DIRECTIONS: Reproduce the material below verbatim, beginning at the line that contains "Figure (751, 692)" and continuing through the last line of the material. Omit the pictures from your output.

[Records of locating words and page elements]

** Start **

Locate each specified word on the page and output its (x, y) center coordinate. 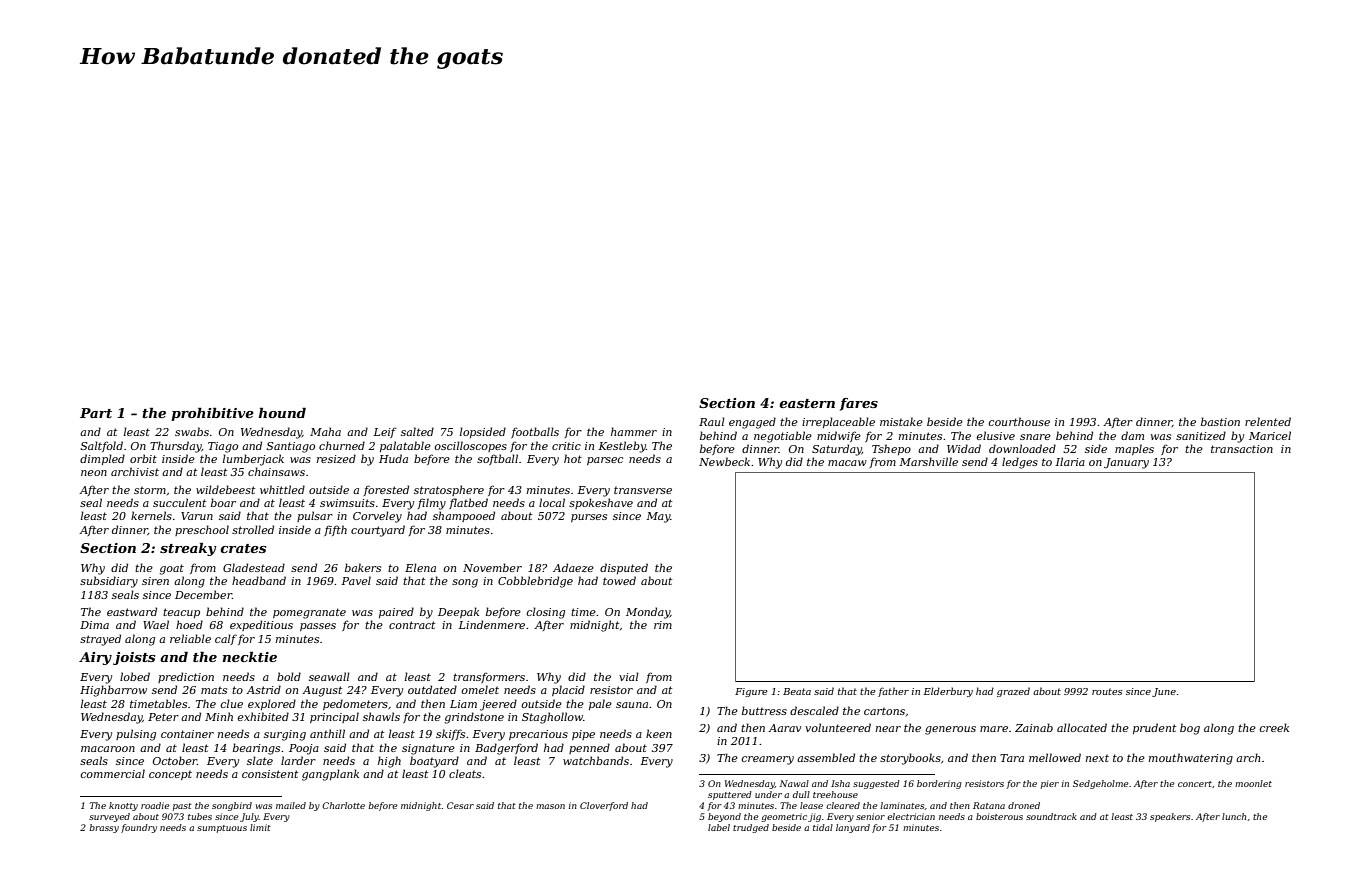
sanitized (1201, 435)
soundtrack (1051, 816)
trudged (751, 828)
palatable (405, 446)
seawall (329, 676)
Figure (751, 692)
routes (1107, 691)
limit (260, 827)
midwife (839, 436)
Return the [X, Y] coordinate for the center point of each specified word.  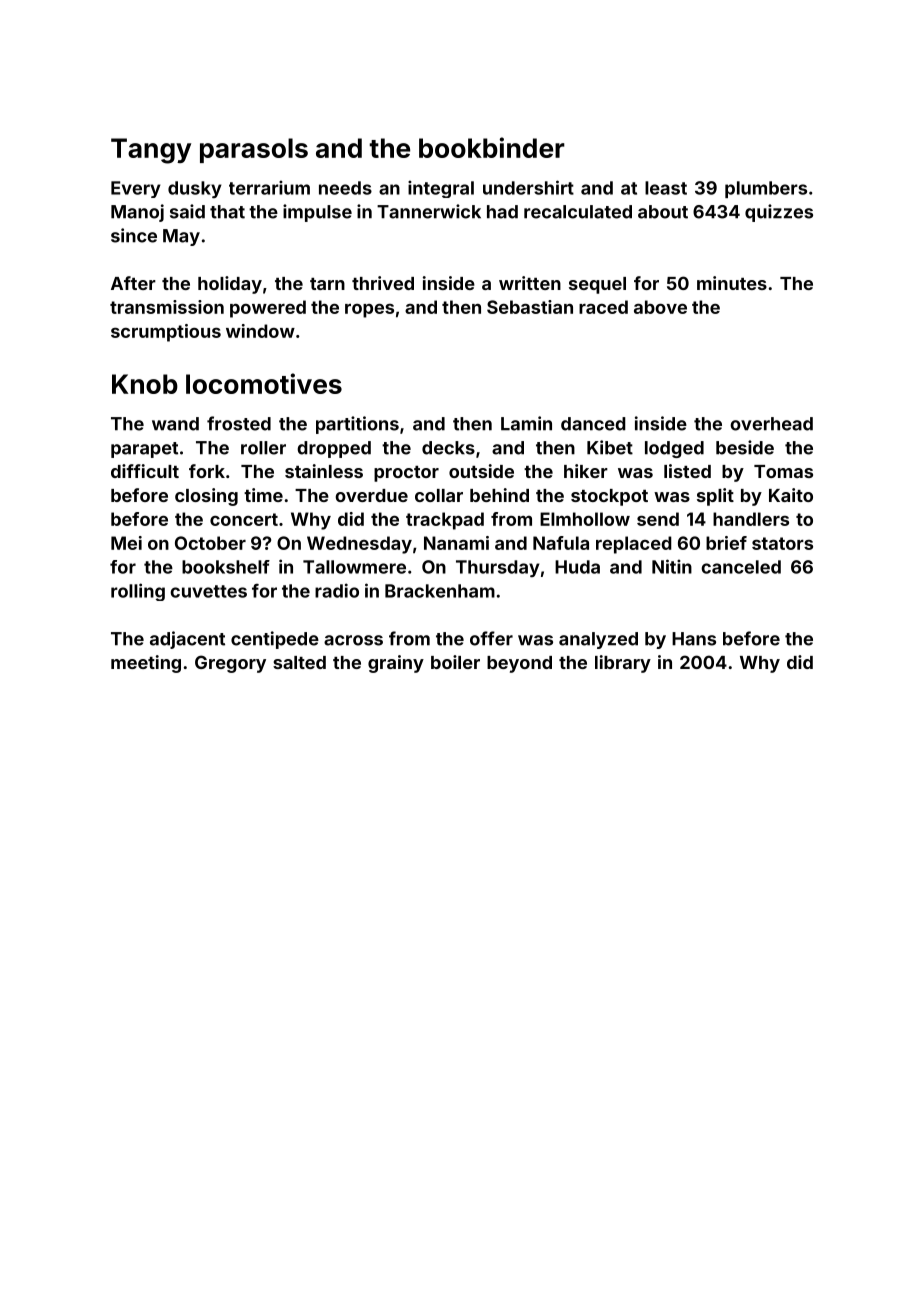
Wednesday [359, 545]
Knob [145, 384]
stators [782, 543]
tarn [327, 284]
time [263, 495]
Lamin [526, 423]
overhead [771, 424]
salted [299, 662]
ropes [369, 311]
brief [726, 543]
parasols [254, 150]
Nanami [456, 543]
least [666, 188]
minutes [732, 283]
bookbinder [492, 147]
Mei [126, 543]
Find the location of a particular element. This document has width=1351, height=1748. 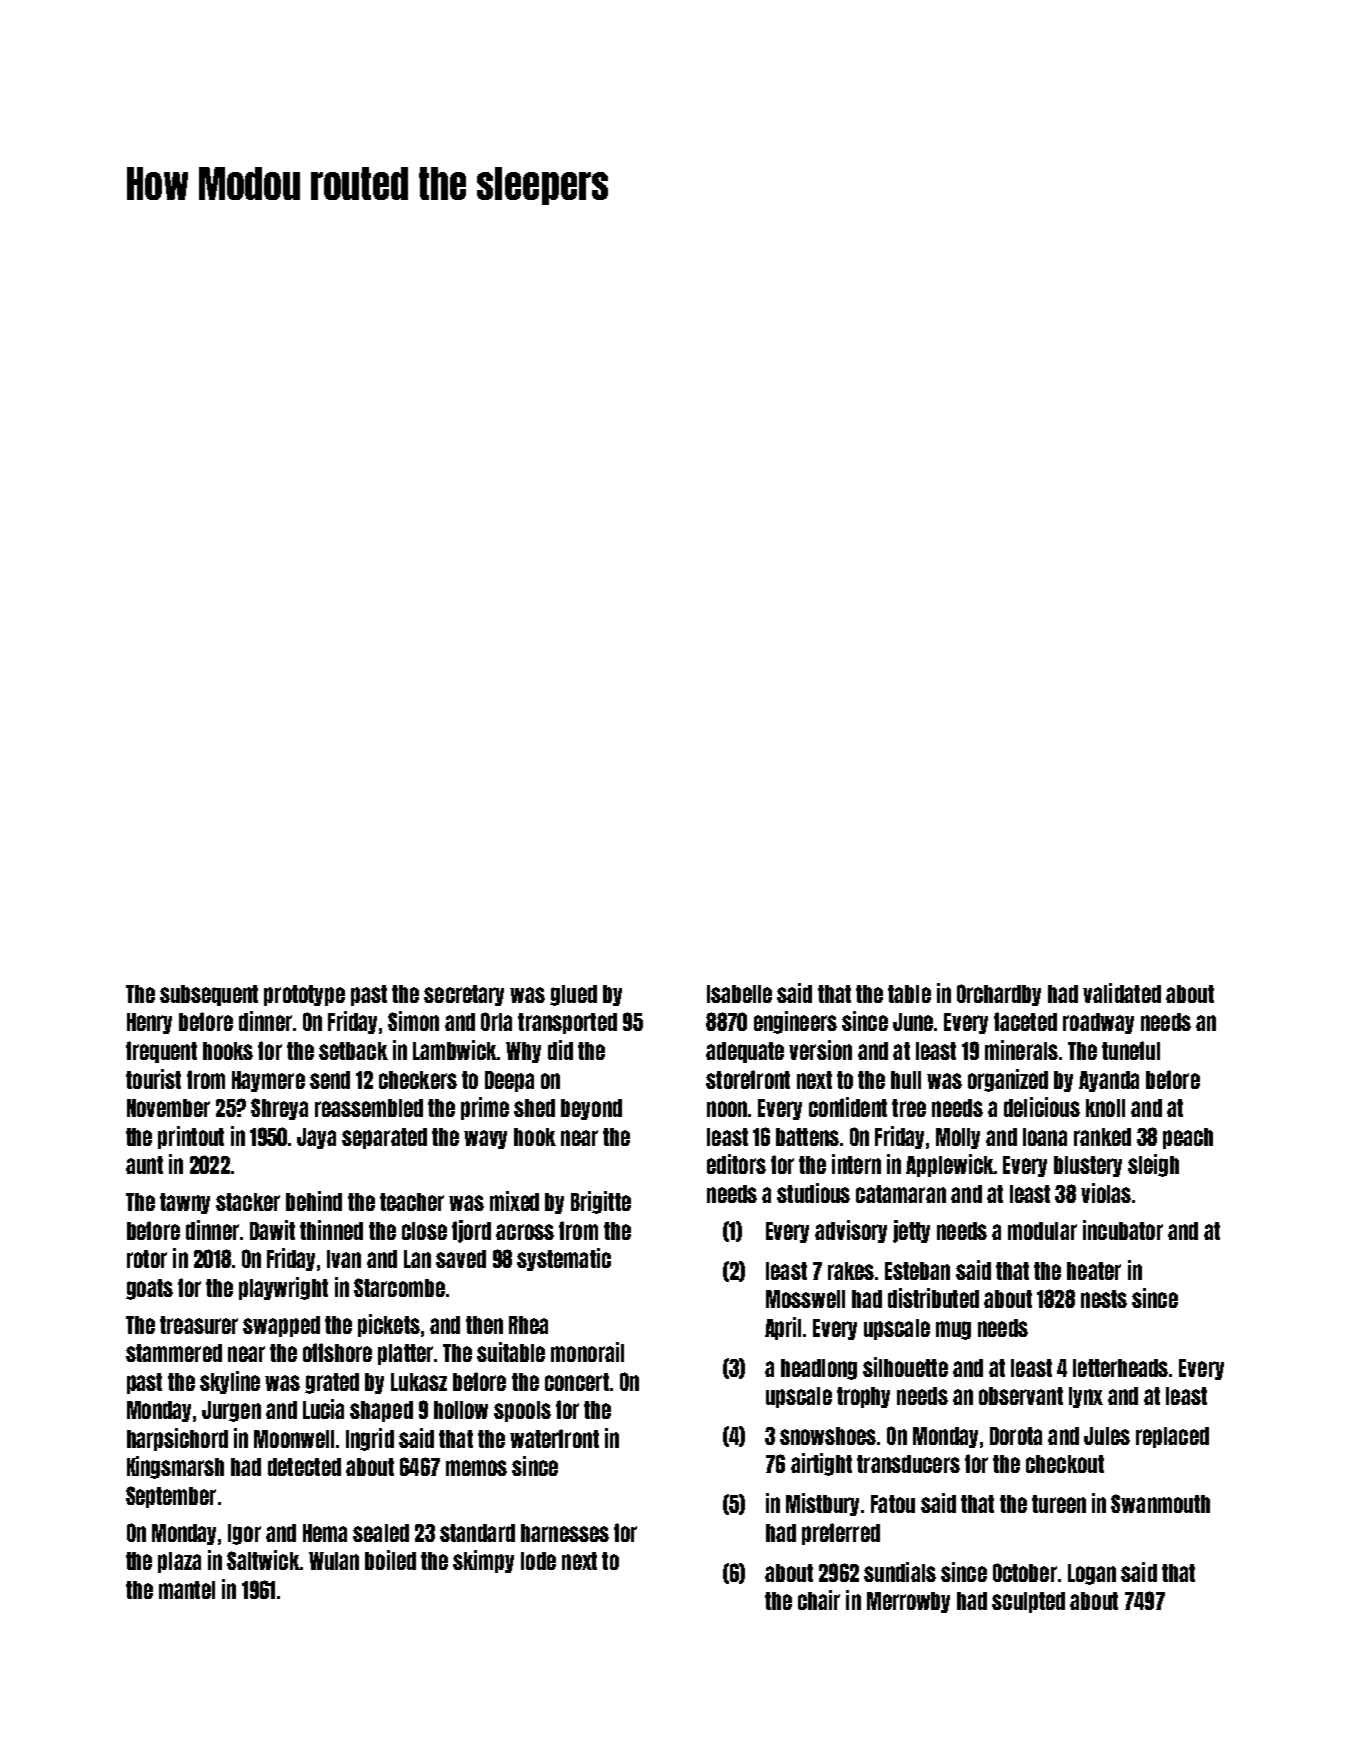

organized is located at coordinates (1008, 1080).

** End **

TASK RESULT:
Figure (751, 692)
routes (1107, 691)
limit (260, 827)
midwife (839, 436)
Return the [X, Y] coordinate for the center point of each specified word.  
Wednesday [359, 545]
Knob [145, 384]
stators [782, 543]
tarn [327, 284]
time [263, 495]
Lamin [526, 423]
overhead [771, 424]
salted [299, 662]
ropes [369, 311]
brief [726, 543]
parasols [254, 150]
Nanami [456, 543]
least [666, 188]
minutes [732, 283]
bookbinder [492, 147]
Mei [126, 543]
Find the location of a particular element. This document has width=1351, height=1748. 

organized is located at coordinates (1008, 1080).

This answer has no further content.